■ PROBLEM DESCRIPTION ■
Could you return all of the entries below exactly, minus the pictures?

■ EXERCISE INPUTS ■
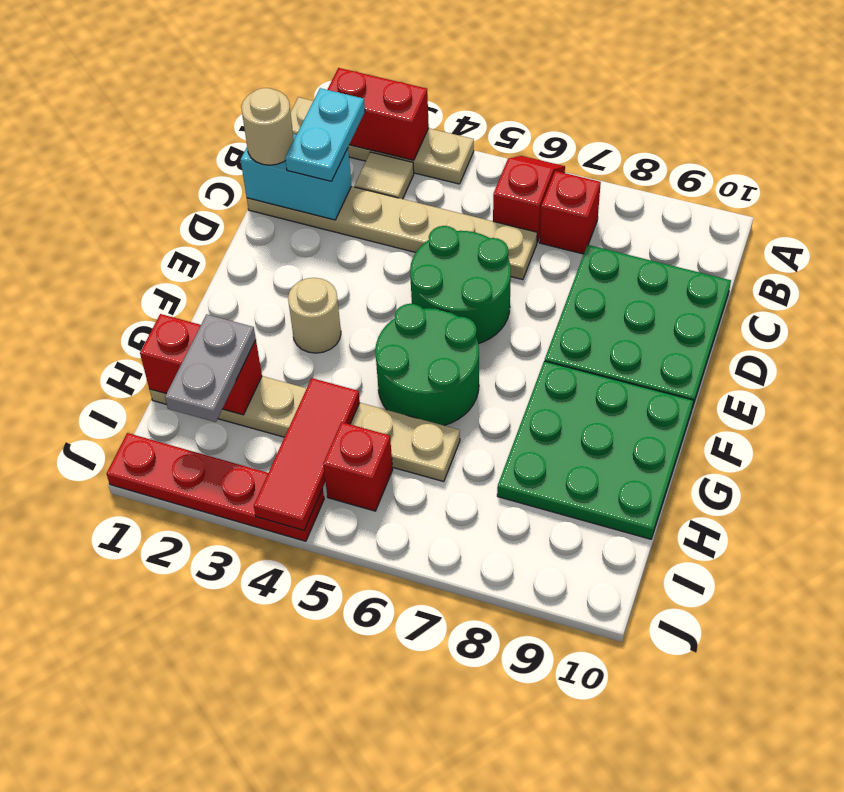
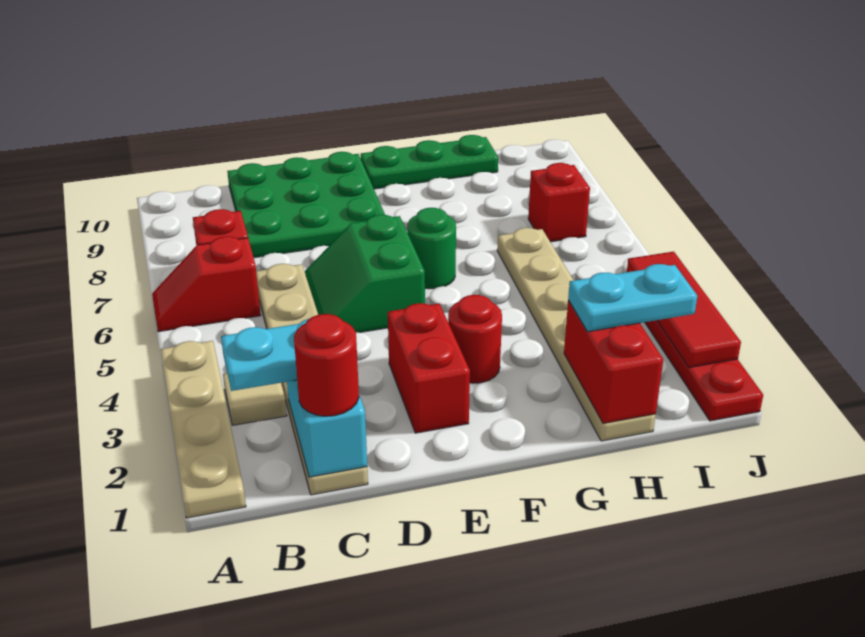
red brick A2:A3 level 2 -> red brick E2:E3 level 1
tan round brick C1 level 3 -> red round brick C1 level 3
green round brick D5:E6 level 1 -> green slope D5:E6 level 1 top E
tan round brick F3 level 1 -> red round brick F3 level 1
green round brick F5:G6 level 1 -> green round brick F6 level 1
green plate F8:H10 level 1 -> green plate F10:H10 level 1
grey plate H2:I2 level 3 -> cyan plate H2:I2 level 3
red tile H4:J4 level 2 -> red tile J2:J4 level 2
red brick I5 level 1 -> red brick I7 level 1

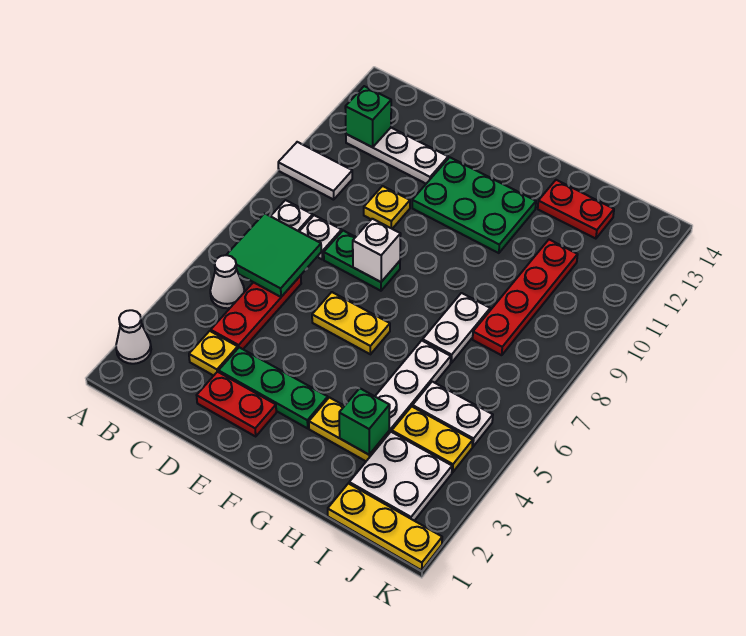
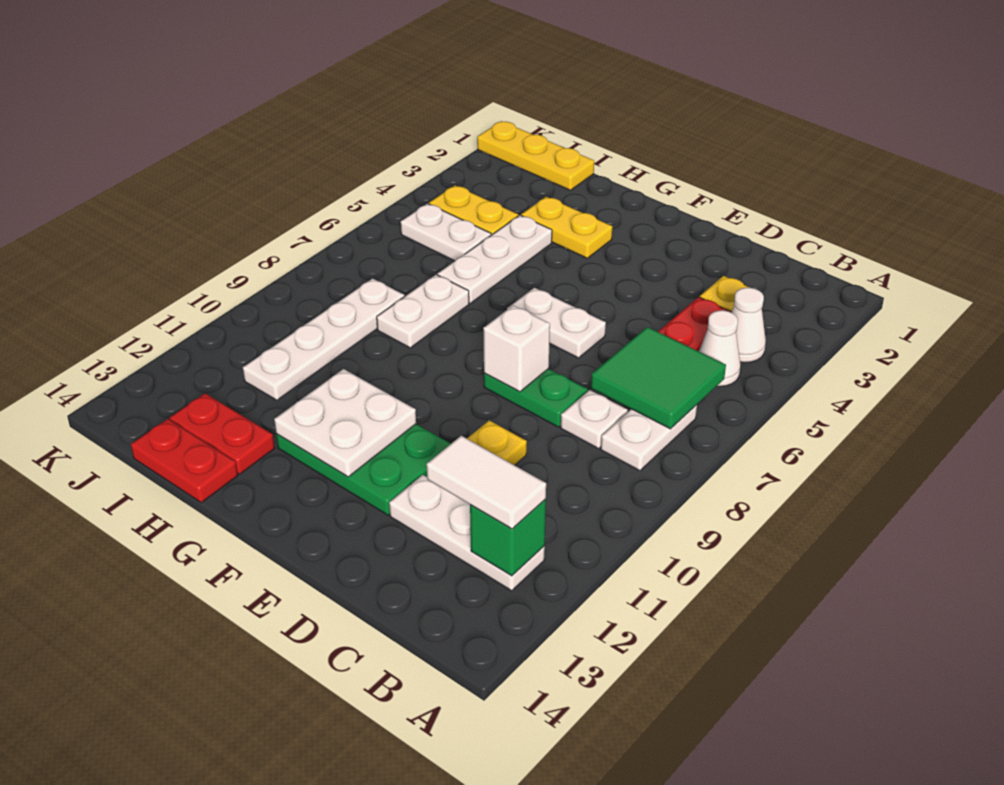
white cone A2 level 1 -> white cone B4 level 1
white tile A10:B10 level 1 -> white tile B12:C12 level 3
red plate D2:E2 level 1 -> red plate H14:I14 level 1
green plate D3:F3 level 1 -> none
yellow plate E6:F6 level 1 -> white plate E6:F6 level 1
green brick H3 level 2 -> none
white plate I2:J3 level 1 -> white plate F11:G12 level 2
red plate I8:I11 level 1 -> white plate I8:I11 level 1

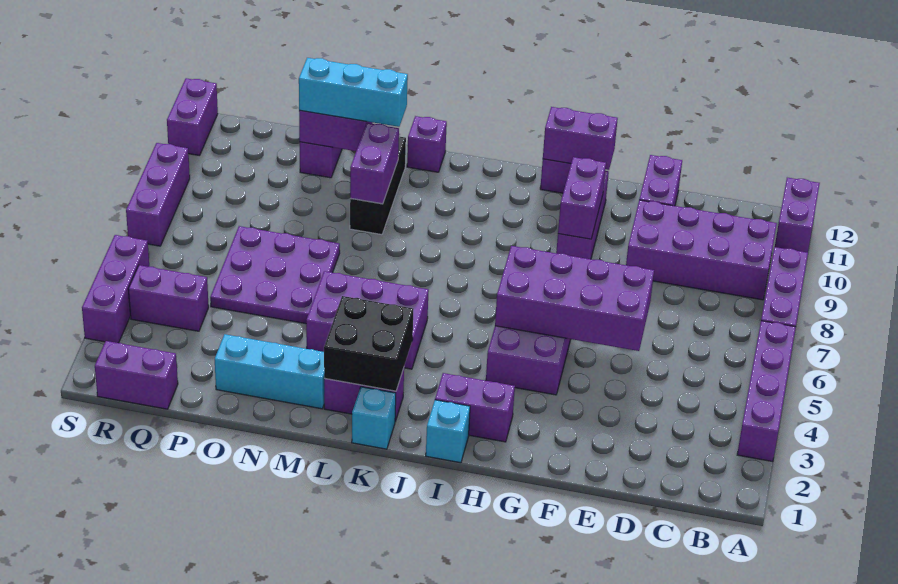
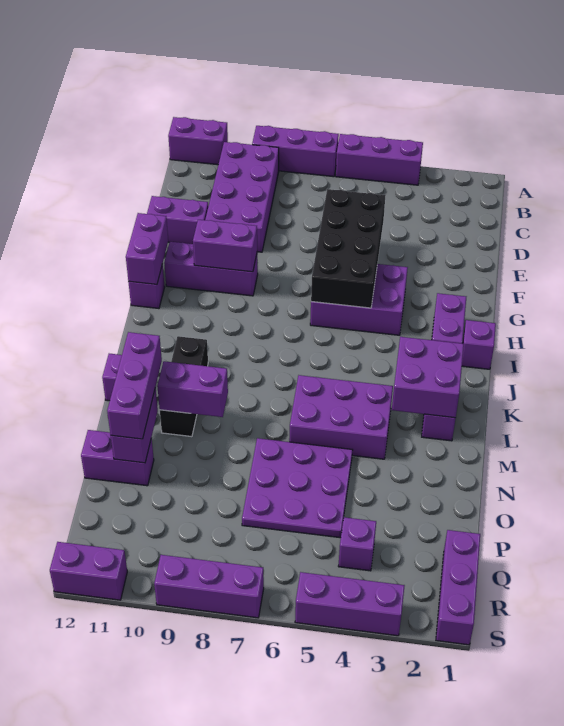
purple brick A3:A6 level 1 -> purple brick A4:A6 level 1
purple brick E5:H6 level 2 -> black brick E5:H6 level 2
cyan brick I1 level 1 -> purple brick I1 level 1
cyan brick K1 level 1 -> none
black brick K2:L3 level 2 -> purple brick K2:L3 level 2
purple brick K4:M5 level 1 -> purple brick L4:M6 level 1
cyan brick M2:O2 level 1 -> none
black brick M9:M11 level 1 -> black brick K10:M10 level 1
cyan brick M11:O11 level 3 -> purple brick M11:O11 level 3
purple brick Q1:R1 level 1 -> purple brick Q1:S1 level 1
purple brick Q4:R4 level 1 -> purple brick Q4 level 1

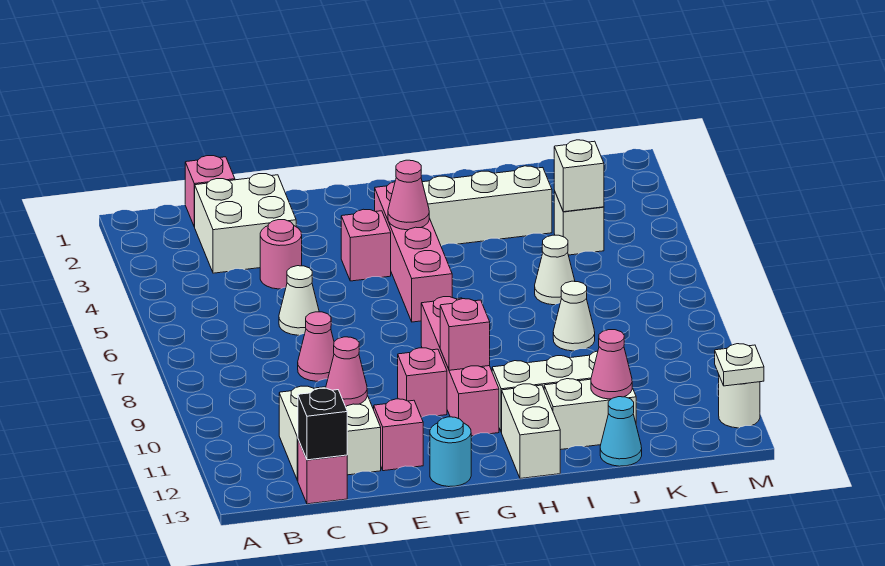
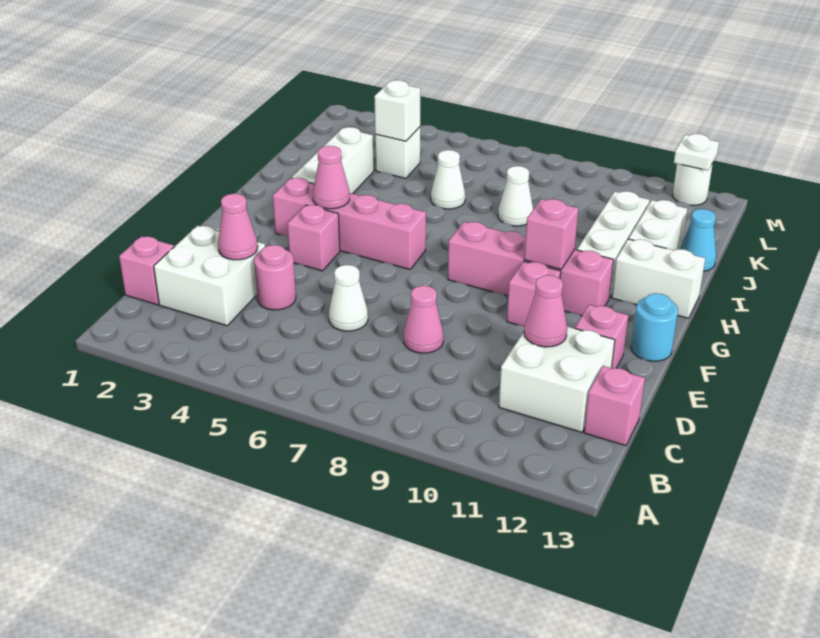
black brick C13 level 2 -> none
pink cone J12 level 2 -> pink cone D3 level 2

■ REPLY ■
red brick A2:A3 level 2 -> red brick E2:E3 level 1
tan round brick C1 level 3 -> red round brick C1 level 3
green round brick D5:E6 level 1 -> green slope D5:E6 level 1 top E
tan round brick F3 level 1 -> red round brick F3 level 1
green round brick F5:G6 level 1 -> green round brick F6 level 1
green plate F8:H10 level 1 -> green plate F10:H10 level 1
grey plate H2:I2 level 3 -> cyan plate H2:I2 level 3
red tile H4:J4 level 2 -> red tile J2:J4 level 2
red brick I5 level 1 -> red brick I7 level 1

white cone A2 level 1 -> white cone B4 level 1
white tile A10:B10 level 1 -> white tile B12:C12 level 3
red plate D2:E2 level 1 -> red plate H14:I14 level 1
green plate D3:F3 level 1 -> none
yellow plate E6:F6 level 1 -> white plate E6:F6 level 1
green brick H3 level 2 -> none
white plate I2:J3 level 1 -> white plate F11:G12 level 2
red plate I8:I11 level 1 -> white plate I8:I11 level 1

purple brick A3:A6 level 1 -> purple brick A4:A6 level 1
purple brick E5:H6 level 2 -> black brick E5:H6 level 2
cyan brick I1 level 1 -> purple brick I1 level 1
cyan brick K1 level 1 -> none
black brick K2:L3 level 2 -> purple brick K2:L3 level 2
purple brick K4:M5 level 1 -> purple brick L4:M6 level 1
cyan brick M2:O2 level 1 -> none
black brick M9:M11 level 1 -> black brick K10:M10 level 1
cyan brick M11:O11 level 3 -> purple brick M11:O11 level 3
purple brick Q1:R1 level 1 -> purple brick Q1:S1 level 1
purple brick Q4:R4 level 1 -> purple brick Q4 level 1

black brick C13 level 2 -> none
pink cone J12 level 2 -> pink cone D3 level 2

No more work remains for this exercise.